_TASK_.
Copy exactly the lines starting at the one that contains "yellow cross: (17, 52) -> (74, 49), moved" and running through the end of the material below. Exclude any pictures.

_LISTED ENTRIES_.
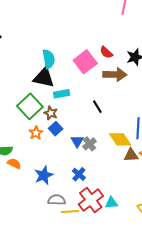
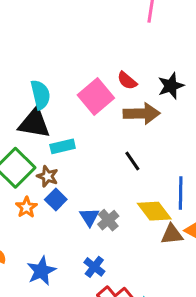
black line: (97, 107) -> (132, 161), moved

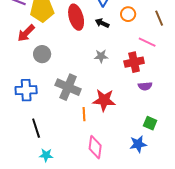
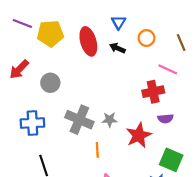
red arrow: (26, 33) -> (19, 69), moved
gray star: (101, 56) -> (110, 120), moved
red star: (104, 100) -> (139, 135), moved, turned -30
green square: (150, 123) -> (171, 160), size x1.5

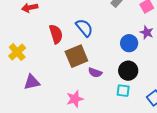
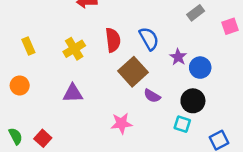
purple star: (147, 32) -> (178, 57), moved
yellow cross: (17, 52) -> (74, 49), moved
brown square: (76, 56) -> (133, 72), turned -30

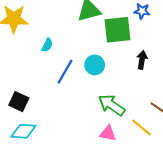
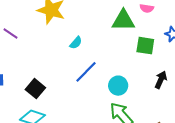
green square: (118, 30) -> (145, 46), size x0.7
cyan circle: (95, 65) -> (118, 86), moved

_ANSWER SPACE_.
yellow cross: (17, 52) -> (74, 49), moved
brown square: (76, 56) -> (133, 72), turned -30

green square: (118, 30) -> (145, 46), size x0.7
cyan circle: (95, 65) -> (118, 86), moved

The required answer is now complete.